# Your objective
One figure is wanted here: how many lines in the entries hold the word "carrot".

# Material for this task
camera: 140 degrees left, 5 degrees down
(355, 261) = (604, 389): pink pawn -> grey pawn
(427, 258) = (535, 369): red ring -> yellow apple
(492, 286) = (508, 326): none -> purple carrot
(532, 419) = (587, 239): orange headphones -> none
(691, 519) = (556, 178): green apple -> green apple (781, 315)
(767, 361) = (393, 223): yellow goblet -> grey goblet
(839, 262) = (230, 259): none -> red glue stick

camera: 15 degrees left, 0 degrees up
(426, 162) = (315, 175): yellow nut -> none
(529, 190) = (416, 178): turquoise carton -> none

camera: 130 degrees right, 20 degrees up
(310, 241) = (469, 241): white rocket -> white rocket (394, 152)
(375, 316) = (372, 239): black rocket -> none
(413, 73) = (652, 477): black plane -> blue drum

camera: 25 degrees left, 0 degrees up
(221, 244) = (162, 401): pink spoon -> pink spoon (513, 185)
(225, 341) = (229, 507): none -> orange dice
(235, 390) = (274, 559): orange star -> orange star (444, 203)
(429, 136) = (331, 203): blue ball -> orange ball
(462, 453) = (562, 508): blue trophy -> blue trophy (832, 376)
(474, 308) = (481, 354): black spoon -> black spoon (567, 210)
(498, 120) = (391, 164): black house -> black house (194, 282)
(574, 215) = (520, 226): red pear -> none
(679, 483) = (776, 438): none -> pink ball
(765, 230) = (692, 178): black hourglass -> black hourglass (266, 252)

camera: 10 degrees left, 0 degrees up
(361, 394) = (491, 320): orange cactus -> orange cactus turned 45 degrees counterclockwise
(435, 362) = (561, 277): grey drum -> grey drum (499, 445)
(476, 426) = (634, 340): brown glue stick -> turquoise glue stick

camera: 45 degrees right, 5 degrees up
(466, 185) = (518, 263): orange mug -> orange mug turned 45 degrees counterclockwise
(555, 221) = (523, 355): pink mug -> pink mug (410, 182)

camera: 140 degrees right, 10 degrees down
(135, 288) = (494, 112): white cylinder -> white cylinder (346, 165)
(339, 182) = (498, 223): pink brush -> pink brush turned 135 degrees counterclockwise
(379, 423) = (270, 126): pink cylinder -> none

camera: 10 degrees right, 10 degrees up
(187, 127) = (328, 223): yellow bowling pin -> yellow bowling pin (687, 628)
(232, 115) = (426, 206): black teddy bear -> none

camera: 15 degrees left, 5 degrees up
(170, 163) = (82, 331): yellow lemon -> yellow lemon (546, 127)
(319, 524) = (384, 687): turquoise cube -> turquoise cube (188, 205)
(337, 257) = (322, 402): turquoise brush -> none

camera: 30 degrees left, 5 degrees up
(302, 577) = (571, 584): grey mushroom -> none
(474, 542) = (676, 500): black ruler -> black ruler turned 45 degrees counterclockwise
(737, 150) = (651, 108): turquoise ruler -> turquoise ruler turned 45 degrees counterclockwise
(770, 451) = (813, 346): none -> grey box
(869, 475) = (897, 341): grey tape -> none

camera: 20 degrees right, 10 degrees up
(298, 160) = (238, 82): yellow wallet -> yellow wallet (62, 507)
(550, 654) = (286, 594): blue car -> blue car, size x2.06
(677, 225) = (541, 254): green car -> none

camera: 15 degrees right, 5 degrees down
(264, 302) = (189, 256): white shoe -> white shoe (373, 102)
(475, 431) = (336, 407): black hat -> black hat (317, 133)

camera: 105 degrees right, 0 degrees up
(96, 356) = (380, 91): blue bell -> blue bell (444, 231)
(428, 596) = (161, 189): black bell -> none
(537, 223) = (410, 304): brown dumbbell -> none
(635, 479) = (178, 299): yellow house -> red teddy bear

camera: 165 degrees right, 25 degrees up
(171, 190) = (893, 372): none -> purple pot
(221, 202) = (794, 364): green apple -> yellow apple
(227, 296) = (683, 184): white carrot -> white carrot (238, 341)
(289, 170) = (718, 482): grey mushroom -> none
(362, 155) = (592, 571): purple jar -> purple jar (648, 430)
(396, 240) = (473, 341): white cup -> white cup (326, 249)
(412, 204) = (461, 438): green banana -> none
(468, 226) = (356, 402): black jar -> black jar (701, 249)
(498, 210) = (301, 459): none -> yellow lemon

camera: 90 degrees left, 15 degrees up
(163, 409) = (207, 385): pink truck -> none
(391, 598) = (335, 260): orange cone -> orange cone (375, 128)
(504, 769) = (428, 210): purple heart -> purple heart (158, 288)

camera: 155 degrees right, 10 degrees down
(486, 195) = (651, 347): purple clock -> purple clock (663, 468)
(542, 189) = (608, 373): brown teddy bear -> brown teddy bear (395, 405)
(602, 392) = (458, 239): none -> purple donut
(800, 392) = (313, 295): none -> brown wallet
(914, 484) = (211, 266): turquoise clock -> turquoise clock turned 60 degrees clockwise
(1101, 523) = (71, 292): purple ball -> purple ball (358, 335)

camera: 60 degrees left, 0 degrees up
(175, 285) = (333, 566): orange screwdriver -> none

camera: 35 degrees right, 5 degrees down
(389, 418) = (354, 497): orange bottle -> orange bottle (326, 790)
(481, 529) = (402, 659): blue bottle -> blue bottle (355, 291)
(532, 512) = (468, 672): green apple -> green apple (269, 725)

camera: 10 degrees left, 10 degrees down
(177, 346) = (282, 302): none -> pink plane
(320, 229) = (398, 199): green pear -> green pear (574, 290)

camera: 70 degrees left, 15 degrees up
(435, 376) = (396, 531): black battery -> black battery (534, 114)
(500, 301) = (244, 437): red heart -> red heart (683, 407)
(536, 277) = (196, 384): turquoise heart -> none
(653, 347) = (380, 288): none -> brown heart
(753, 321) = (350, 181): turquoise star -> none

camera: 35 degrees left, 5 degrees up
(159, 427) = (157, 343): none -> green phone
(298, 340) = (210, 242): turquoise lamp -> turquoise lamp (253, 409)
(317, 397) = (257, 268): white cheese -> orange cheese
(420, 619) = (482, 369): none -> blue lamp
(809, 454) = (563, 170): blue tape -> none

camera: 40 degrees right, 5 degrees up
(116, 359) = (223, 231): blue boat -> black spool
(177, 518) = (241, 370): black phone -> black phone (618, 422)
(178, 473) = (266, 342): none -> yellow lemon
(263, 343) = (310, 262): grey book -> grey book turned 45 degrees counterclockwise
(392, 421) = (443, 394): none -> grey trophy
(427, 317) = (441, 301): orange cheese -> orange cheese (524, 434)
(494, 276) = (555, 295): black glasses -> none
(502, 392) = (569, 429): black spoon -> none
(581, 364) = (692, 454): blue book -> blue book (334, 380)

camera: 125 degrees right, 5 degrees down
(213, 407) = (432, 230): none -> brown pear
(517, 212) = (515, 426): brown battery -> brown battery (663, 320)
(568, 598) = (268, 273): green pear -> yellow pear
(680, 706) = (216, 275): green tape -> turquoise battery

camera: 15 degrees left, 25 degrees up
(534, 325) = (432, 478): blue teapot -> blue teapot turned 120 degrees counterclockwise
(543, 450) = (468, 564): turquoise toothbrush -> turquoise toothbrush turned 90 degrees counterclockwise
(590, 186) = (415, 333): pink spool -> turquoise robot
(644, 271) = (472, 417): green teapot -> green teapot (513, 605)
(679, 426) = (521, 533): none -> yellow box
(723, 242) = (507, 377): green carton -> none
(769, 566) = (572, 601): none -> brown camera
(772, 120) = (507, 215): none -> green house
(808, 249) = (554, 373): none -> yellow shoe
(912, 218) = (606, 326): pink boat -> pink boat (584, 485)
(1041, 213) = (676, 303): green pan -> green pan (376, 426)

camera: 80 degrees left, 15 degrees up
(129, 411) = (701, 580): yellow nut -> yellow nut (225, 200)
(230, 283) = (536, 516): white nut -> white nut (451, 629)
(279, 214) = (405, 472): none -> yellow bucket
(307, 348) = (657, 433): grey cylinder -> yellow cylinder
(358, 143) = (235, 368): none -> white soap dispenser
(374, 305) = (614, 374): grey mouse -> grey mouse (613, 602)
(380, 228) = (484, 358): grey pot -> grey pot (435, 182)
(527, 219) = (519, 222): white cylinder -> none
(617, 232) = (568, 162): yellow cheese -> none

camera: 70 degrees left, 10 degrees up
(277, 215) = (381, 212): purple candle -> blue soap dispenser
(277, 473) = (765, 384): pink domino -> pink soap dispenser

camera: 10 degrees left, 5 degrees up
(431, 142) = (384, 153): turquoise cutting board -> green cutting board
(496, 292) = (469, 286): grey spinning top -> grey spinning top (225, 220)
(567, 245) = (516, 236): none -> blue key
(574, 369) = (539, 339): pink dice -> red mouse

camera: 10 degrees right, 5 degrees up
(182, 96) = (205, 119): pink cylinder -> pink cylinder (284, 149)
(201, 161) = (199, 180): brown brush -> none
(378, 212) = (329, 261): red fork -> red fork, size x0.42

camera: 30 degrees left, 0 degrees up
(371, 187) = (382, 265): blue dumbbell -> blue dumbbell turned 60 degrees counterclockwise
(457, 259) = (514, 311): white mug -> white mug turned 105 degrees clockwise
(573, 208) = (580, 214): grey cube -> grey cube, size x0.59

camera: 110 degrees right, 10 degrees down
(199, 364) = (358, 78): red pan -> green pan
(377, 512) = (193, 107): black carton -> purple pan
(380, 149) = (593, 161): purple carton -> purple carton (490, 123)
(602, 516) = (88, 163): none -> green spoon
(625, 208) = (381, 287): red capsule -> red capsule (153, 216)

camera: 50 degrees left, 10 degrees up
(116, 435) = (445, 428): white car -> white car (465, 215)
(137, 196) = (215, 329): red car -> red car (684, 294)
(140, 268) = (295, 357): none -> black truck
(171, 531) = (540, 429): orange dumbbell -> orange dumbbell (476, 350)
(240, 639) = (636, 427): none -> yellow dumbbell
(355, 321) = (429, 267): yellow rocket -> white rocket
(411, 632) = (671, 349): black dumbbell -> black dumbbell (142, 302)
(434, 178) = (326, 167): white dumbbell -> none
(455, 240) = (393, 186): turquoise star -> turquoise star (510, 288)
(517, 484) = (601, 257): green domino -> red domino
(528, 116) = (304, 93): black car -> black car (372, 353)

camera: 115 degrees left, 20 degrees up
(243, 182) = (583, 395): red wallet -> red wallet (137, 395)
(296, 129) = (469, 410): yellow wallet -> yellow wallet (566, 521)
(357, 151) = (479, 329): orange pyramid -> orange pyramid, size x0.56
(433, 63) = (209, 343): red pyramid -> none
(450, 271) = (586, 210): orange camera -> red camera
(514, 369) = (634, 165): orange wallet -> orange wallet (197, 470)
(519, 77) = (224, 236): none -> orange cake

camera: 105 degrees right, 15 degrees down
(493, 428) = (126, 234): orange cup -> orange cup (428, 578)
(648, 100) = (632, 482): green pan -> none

# Expected answer
2